= Beginning of Section =

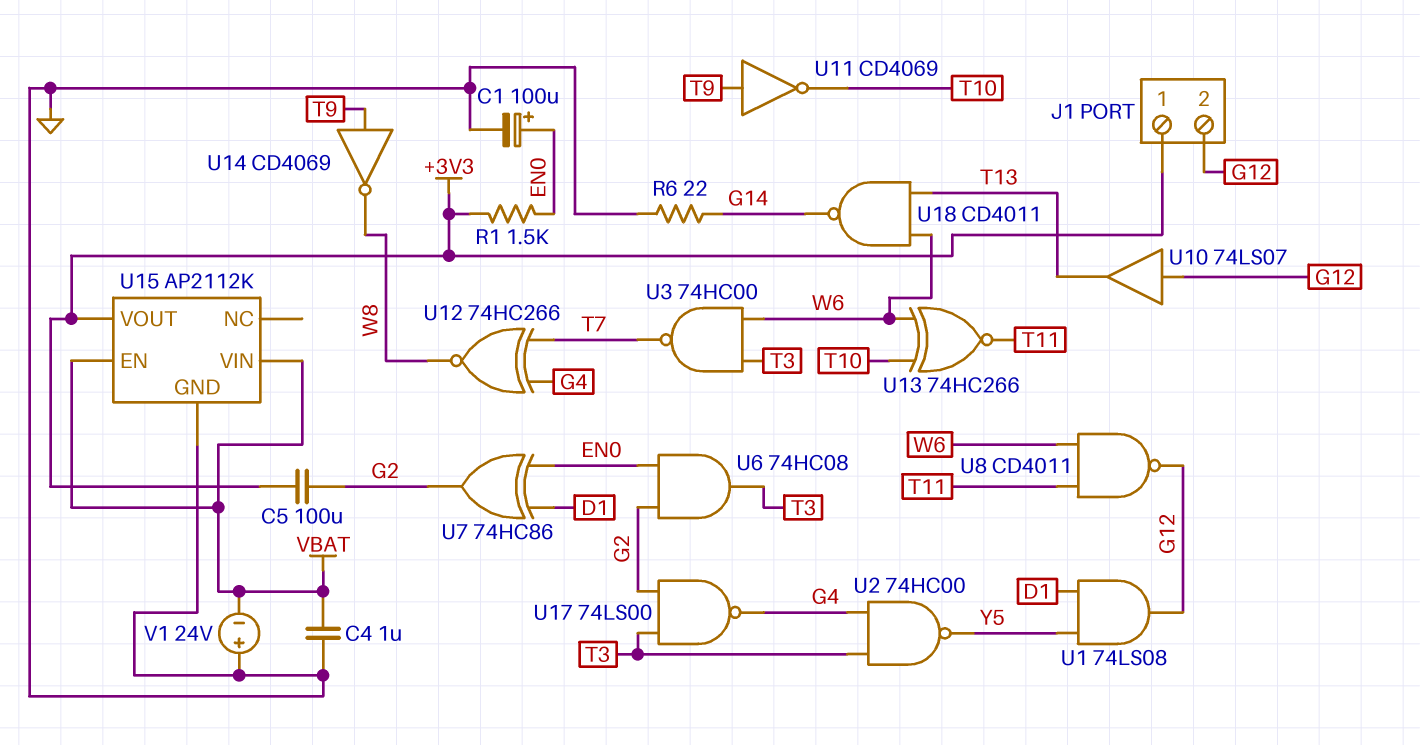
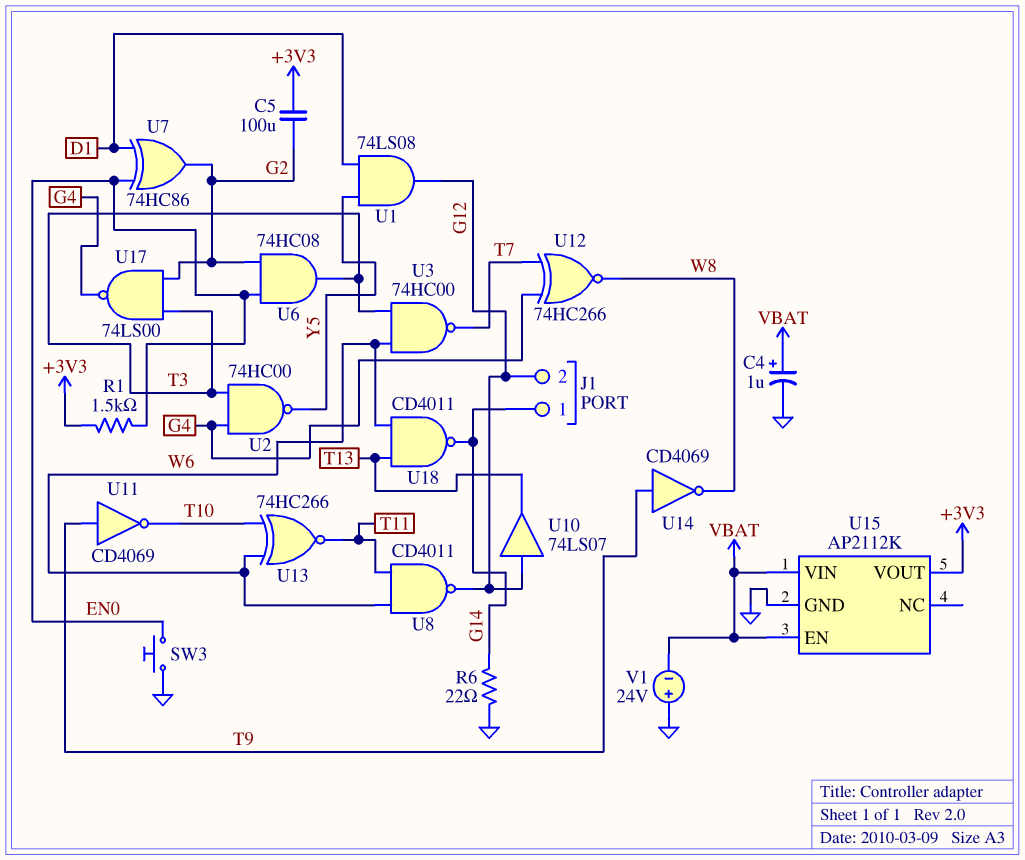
C1: 100uF (plus EN0, minus GND) -> none
C4: 1uF (GND, VBAT) -> 1uF (plus VBAT, minus GND)
J1 pin 1: +3V3 -> G14
SW3: none -> button (EN0, GND)

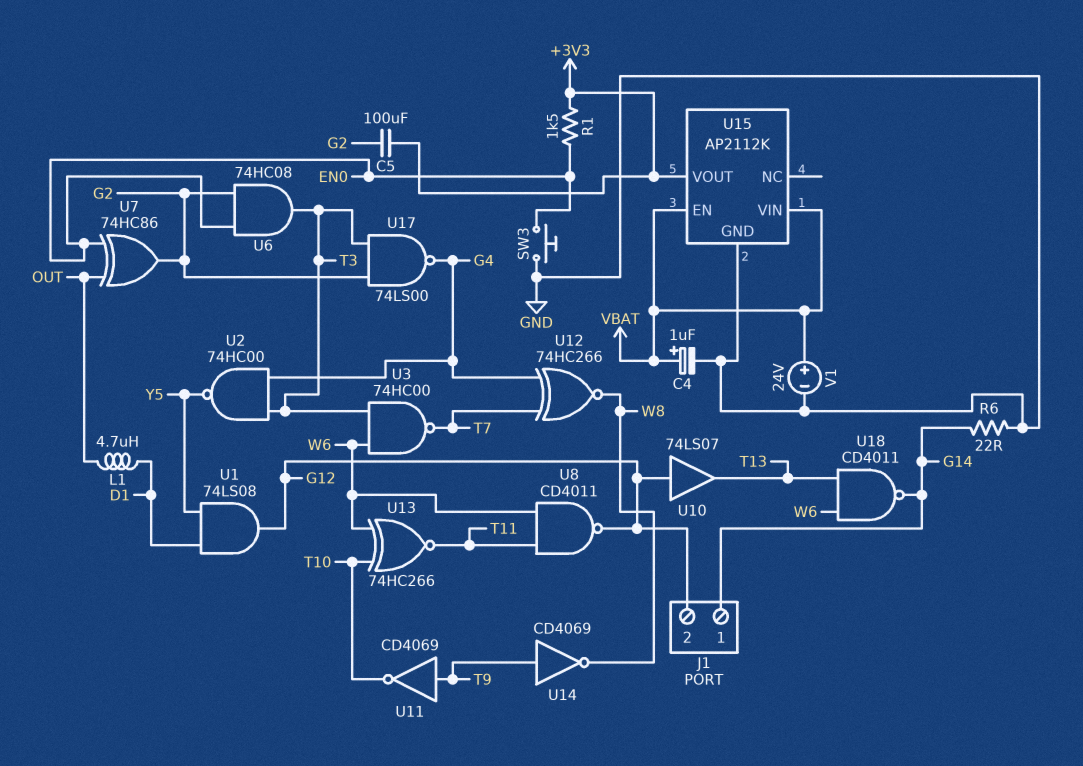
L1: none -> 4.7uH (D1, OUT)
U7: XOR 74HC86 (in D1, in EN0, out G2) -> XOR 74HC86 (in EN0, in OUT, out G2)
V1: 24V (plus GND, minus VBAT) -> 24V (plus VBAT, minus GND)

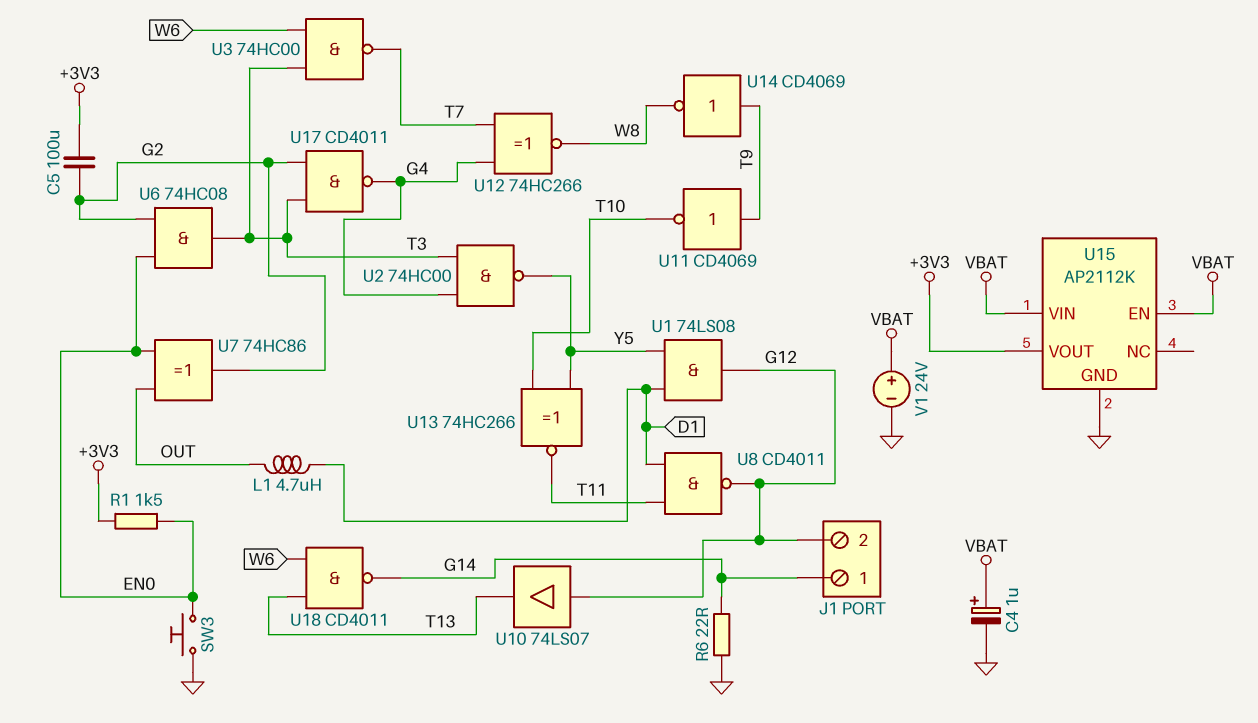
U8: NAND CD4011 (in T11, in W6, out G12) -> NAND CD4011 (in D1, in T11, out G12)
U13: XNOR 74HC266 (in T10, in W6, out T11) -> XNOR 74HC266 (in T10, in Y5, out T11)
U17: NAND 74LS00 (in G2, in T3, out G4) -> NAND CD4011 (in G2, in T3, out G4)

= End of Section =

### Problem to work on
Copy every line from the data that includes the string "plus".

### Answer for the task
C1: 100uF (plus EN0, minus GND) -> none
C4: 1uF (GND, VBAT) -> 1uF (plus VBAT, minus GND)
V1: 24V (plus GND, minus VBAT) -> 24V (plus VBAT, minus GND)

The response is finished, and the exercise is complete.